Saved data entries
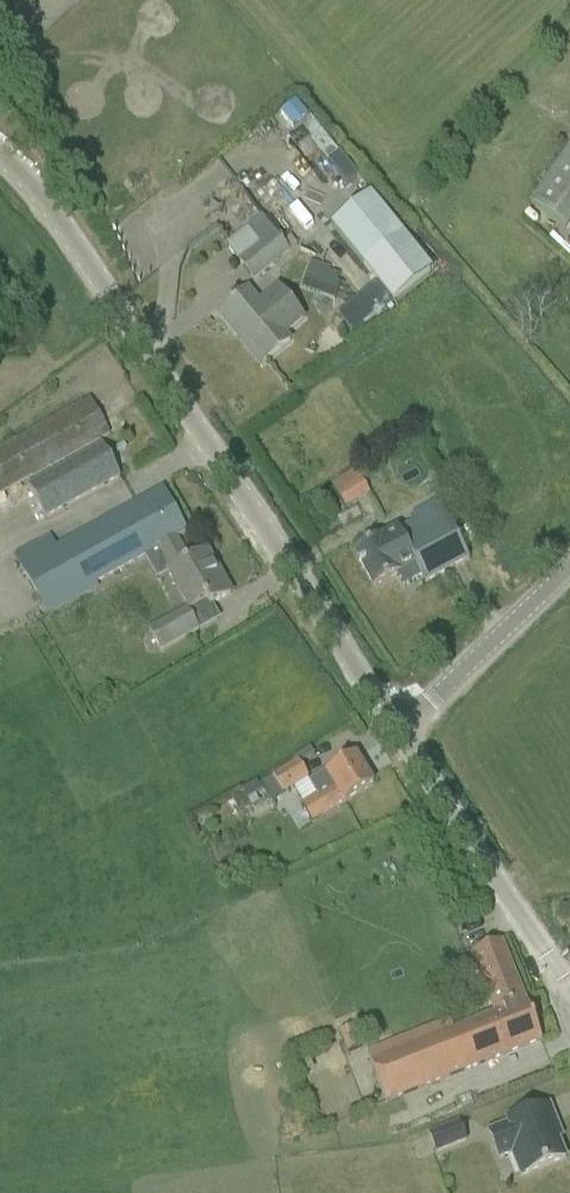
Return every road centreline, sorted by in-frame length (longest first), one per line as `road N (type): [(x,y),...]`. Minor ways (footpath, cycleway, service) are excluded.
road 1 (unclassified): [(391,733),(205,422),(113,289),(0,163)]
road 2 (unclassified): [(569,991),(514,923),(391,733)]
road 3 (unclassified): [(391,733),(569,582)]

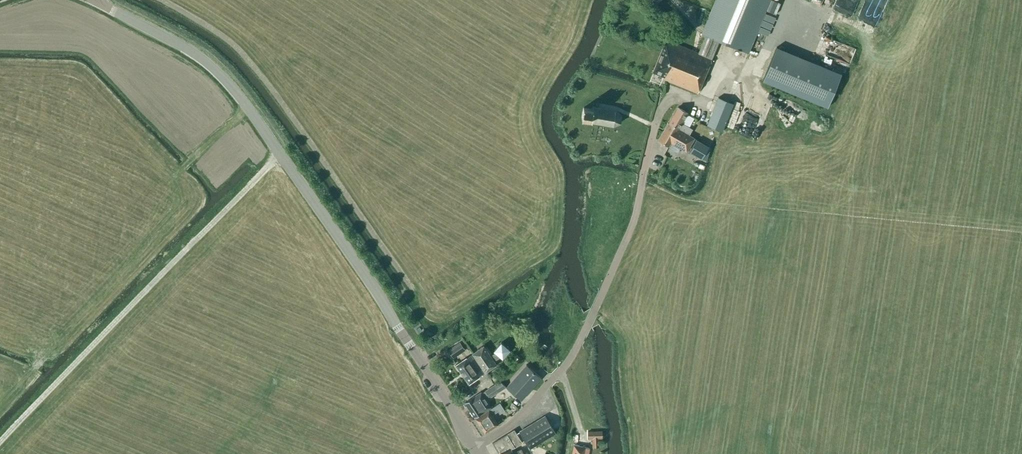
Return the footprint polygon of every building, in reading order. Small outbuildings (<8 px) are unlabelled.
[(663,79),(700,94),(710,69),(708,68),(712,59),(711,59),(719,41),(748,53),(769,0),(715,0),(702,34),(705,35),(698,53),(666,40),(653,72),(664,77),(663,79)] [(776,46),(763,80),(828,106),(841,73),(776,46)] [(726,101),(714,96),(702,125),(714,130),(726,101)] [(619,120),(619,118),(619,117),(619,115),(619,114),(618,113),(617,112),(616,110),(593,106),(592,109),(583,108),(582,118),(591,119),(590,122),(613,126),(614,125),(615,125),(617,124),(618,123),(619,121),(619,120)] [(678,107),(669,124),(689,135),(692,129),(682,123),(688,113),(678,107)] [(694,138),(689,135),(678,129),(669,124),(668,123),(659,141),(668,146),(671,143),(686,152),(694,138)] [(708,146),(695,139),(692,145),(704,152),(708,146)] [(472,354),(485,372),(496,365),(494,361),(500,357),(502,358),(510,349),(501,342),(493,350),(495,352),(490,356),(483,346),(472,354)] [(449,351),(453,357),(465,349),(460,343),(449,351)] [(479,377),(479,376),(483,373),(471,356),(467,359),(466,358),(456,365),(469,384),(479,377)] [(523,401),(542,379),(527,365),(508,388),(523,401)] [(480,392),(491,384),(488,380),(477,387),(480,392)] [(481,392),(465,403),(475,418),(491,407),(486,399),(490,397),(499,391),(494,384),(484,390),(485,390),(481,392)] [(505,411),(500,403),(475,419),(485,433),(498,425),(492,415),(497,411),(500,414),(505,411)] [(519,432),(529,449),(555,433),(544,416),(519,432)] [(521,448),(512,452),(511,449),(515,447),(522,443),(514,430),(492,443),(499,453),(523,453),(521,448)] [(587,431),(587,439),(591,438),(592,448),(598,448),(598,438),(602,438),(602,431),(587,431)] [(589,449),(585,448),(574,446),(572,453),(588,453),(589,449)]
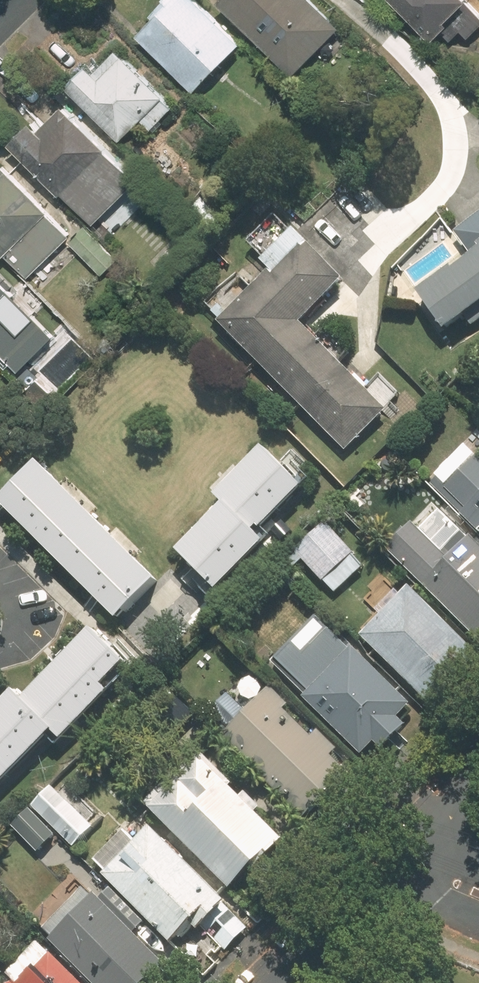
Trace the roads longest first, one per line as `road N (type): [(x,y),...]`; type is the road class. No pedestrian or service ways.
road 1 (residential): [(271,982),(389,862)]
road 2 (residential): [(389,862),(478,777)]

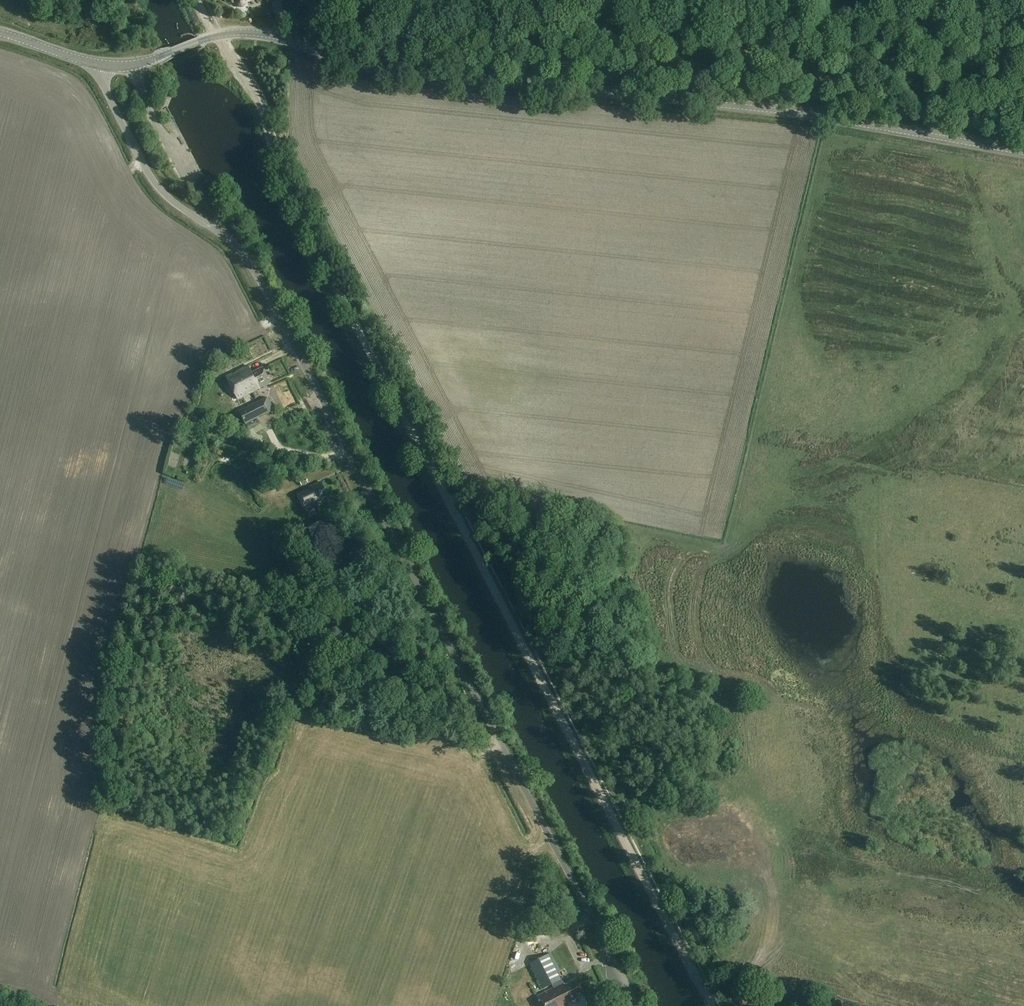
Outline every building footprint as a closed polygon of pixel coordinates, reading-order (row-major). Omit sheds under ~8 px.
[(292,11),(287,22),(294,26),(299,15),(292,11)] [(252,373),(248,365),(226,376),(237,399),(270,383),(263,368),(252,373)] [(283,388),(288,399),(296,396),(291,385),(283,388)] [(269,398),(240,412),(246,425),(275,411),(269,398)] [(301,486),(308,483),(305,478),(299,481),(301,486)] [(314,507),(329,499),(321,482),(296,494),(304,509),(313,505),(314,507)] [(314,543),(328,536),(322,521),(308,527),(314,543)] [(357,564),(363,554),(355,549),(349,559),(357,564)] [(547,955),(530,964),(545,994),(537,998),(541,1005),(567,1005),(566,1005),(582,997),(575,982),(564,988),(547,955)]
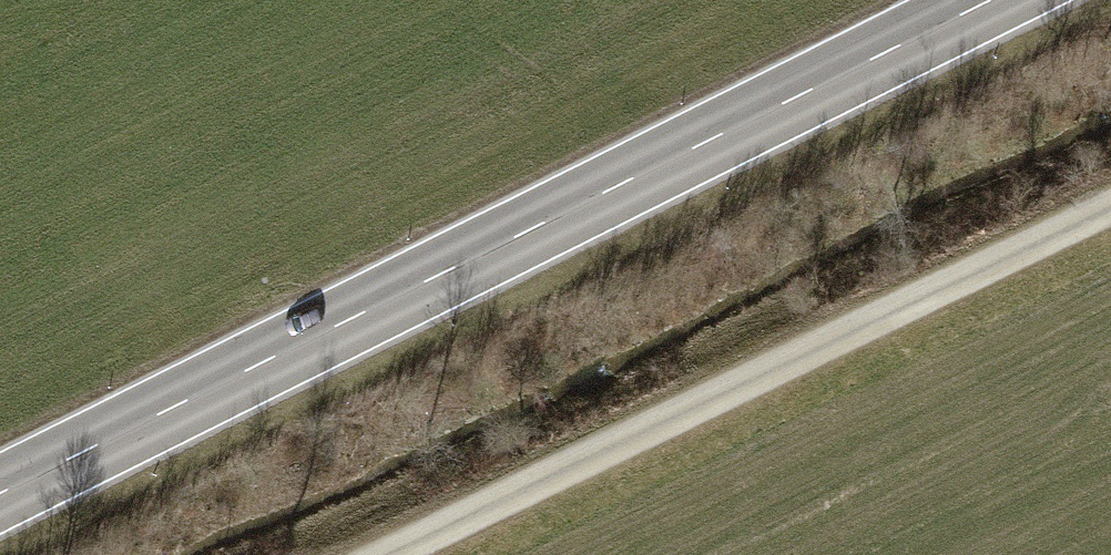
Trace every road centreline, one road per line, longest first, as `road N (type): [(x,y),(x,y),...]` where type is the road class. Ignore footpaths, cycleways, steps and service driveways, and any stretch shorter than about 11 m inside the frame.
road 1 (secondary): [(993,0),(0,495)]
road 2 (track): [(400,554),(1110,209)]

What the exercise asks: Make an exact copy of every line from the one with "Trace every road" to the end of the data, with the first and last of those lines included.

Written solution:
Trace every road centreline, one road per line, longest first, as `road N (type): [(x,y),(x,y),...]` where type is the road class. Ignore footpaths, cycleways, steps and service driveways, and any stretch shorter than about 11 m inside the frame.
road 1 (secondary): [(993,0),(0,495)]
road 2 (track): [(400,554),(1110,209)]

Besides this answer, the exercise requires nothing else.